Exercise requirements:
Should an entry contain an image, omit it and repeat the rest exactly.

╭─ Data

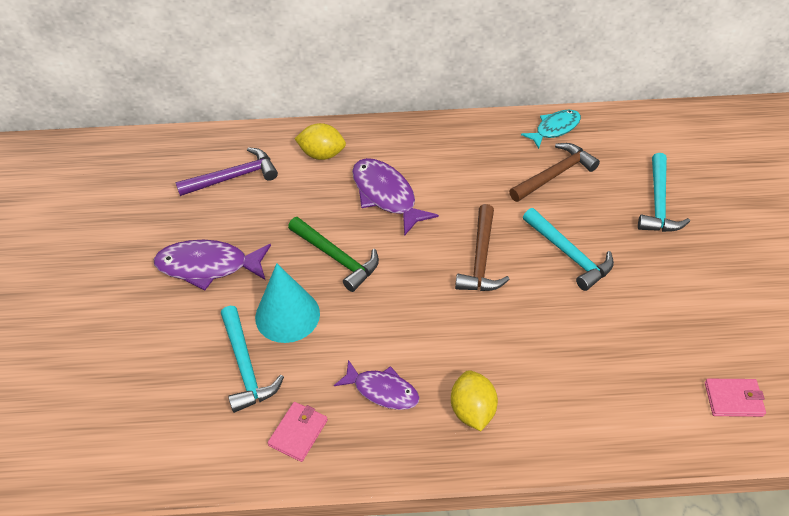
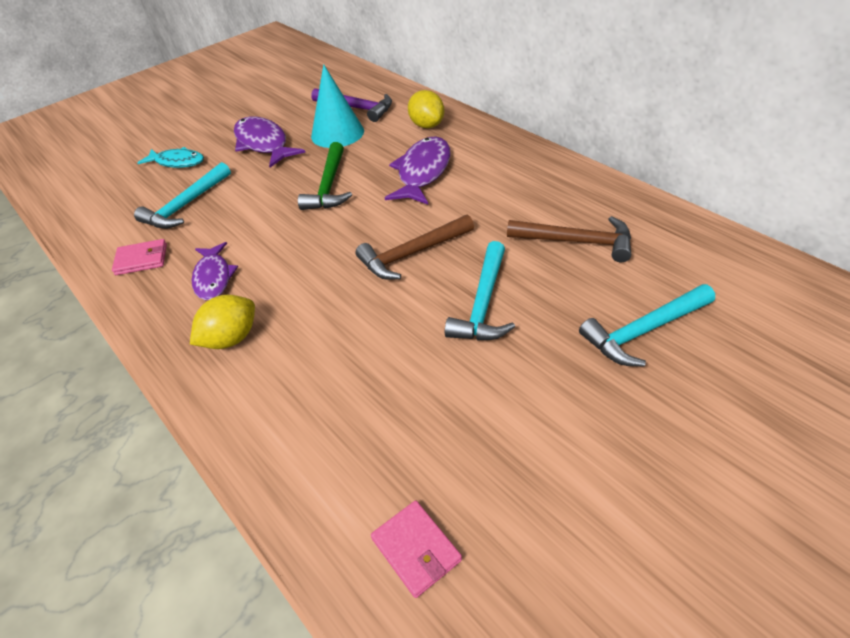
camera: 55 degrees right, 5 degrees down
turquoise cone [255,263,320,343] -> turquoise cone moved to [311,64,364,148]
turquoise fish [521,110,581,149] -> turquoise fish moved to [137,147,204,168]

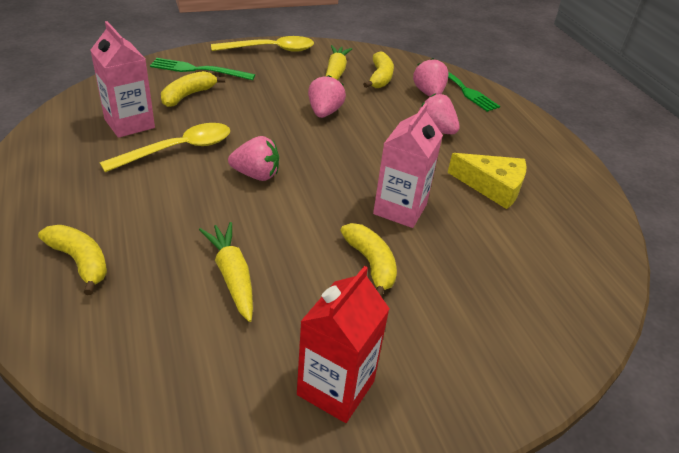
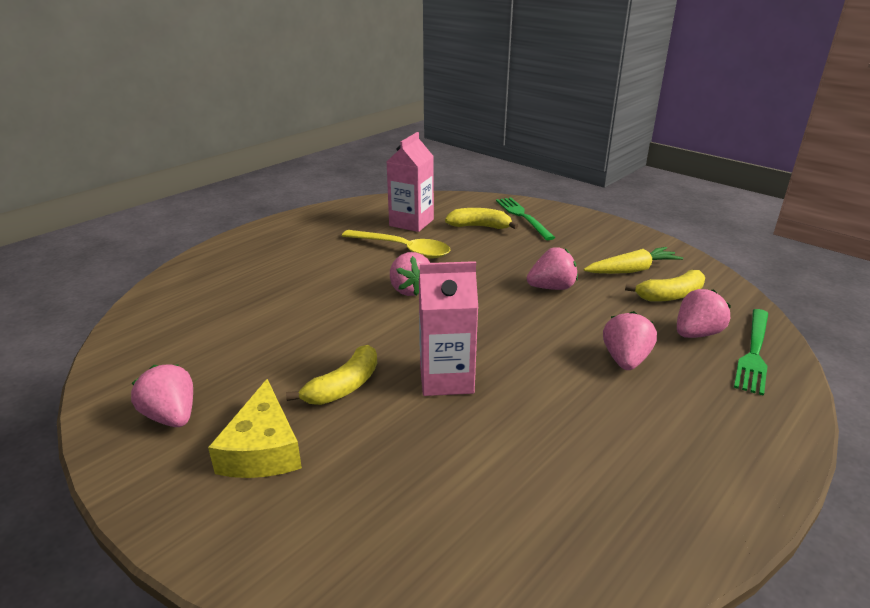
camera: 65 degrees right, 10 degrees down
yellow banana [38,225,107,295] -> none
yellow carrot [199,222,253,322] -> none
yellow spoon [211,36,314,52] -> none
red carton [297,266,390,423] -> pink strawberry [131,364,193,427]
yellow cheese [447,153,526,209] -> yellow cheese moved to [208,379,302,478]

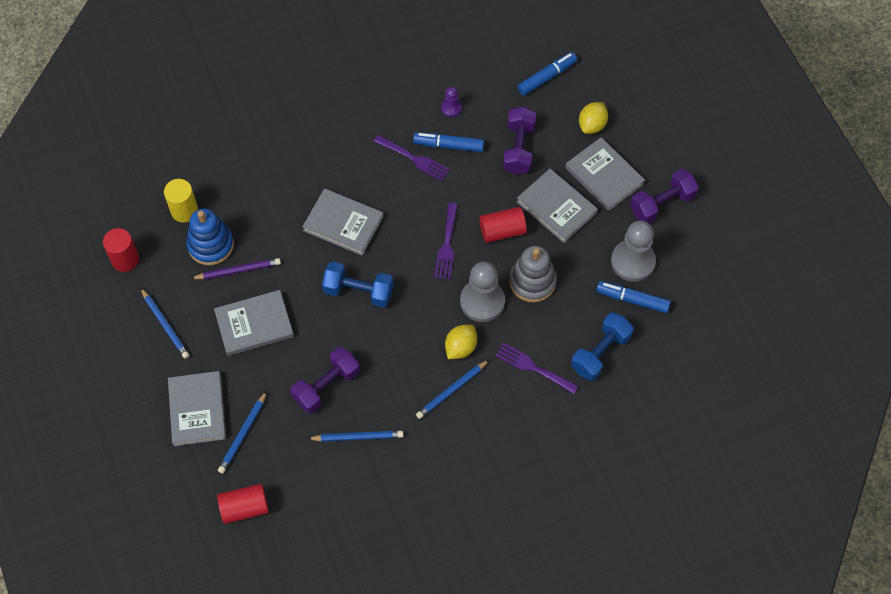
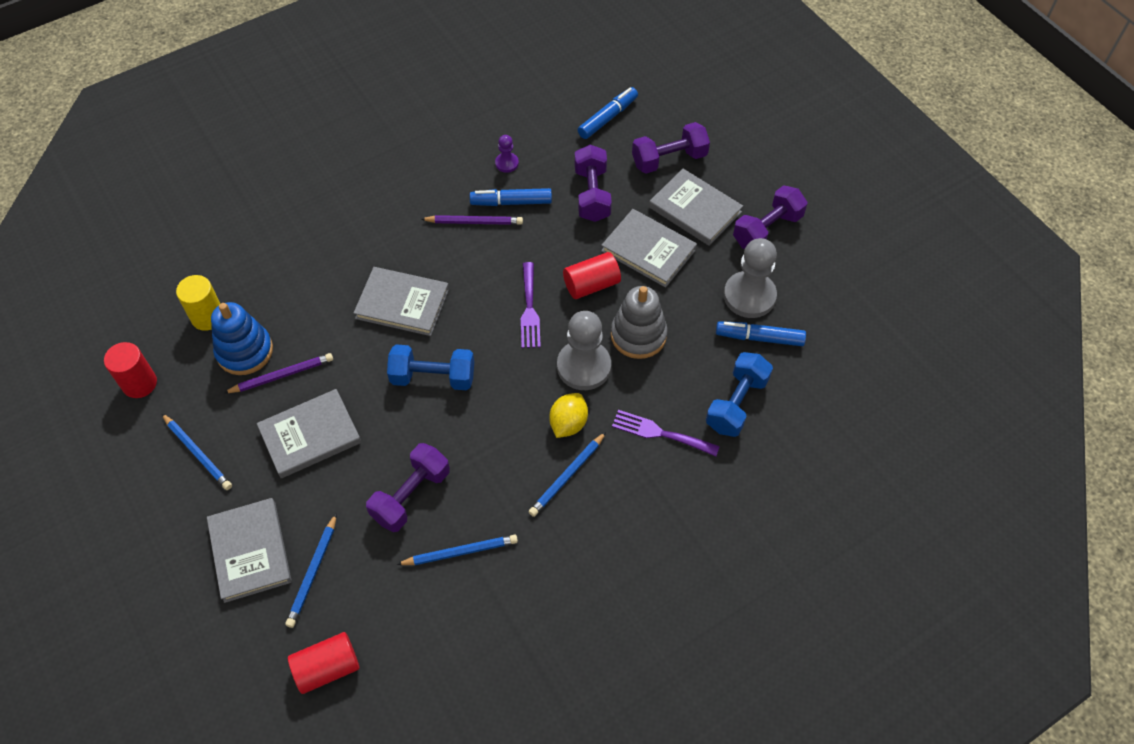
camera: 10 degrees left, 5 degrees down
purple fork [374,135,450,181] -> purple pencil [421,215,523,225]
yellow lemon [579,102,608,134] -> purple dumbbell [632,122,710,174]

╰─

Answer below:
camera: 55 degrees right, 5 degrees down
turquoise cone [255,263,320,343] -> turquoise cone moved to [311,64,364,148]
turquoise fish [521,110,581,149] -> turquoise fish moved to [137,147,204,168]

camera: 65 degrees right, 10 degrees down
yellow banana [38,225,107,295] -> none
yellow carrot [199,222,253,322] -> none
yellow spoon [211,36,314,52] -> none
red carton [297,266,390,423] -> pink strawberry [131,364,193,427]
yellow cheese [447,153,526,209] -> yellow cheese moved to [208,379,302,478]

camera: 10 degrees left, 5 degrees down
purple fork [374,135,450,181] -> purple pencil [421,215,523,225]
yellow lemon [579,102,608,134] -> purple dumbbell [632,122,710,174]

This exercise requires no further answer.